# WHAT TO WORK ON:
Duplicate the following lines, keeping every character the same, but leave out the pictures.

# Dataset entries:
________________
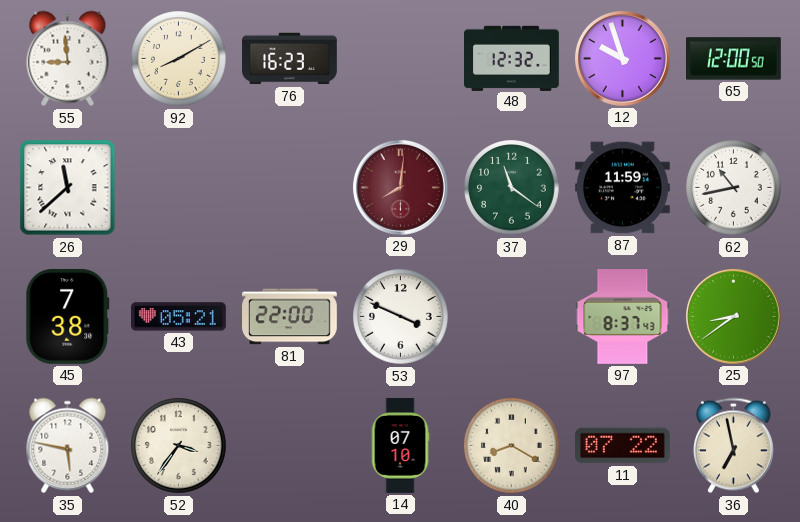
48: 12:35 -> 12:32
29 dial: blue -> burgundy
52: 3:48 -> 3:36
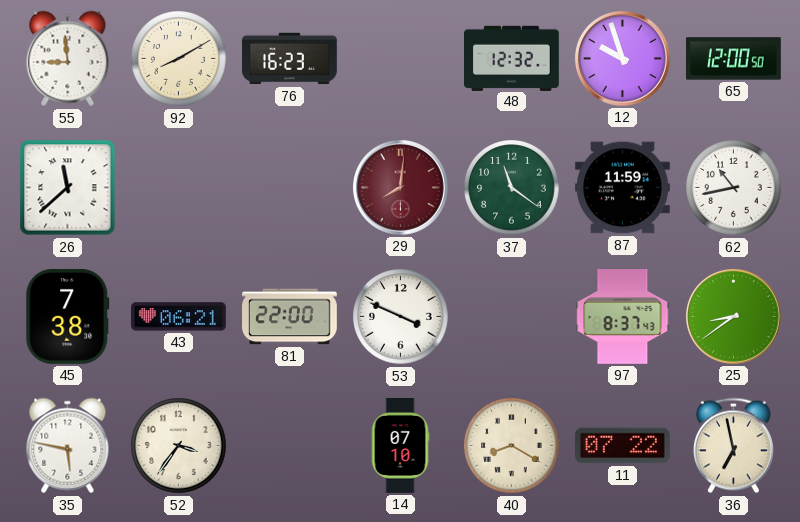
43: 05:21 -> 06:21
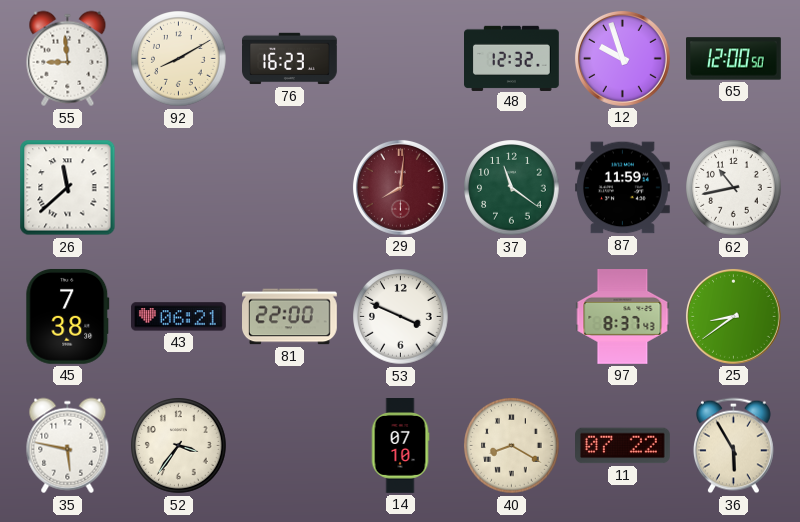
36: 6:58 -> 5:55
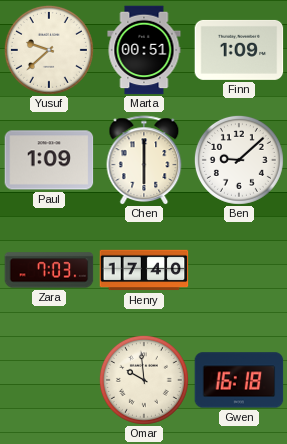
________________
# FINISHED TASK:
48: 12:35 -> 12:32
29 dial: blue -> burgundy
52: 3:48 -> 3:36
43: 05:21 -> 06:21
36: 6:58 -> 5:55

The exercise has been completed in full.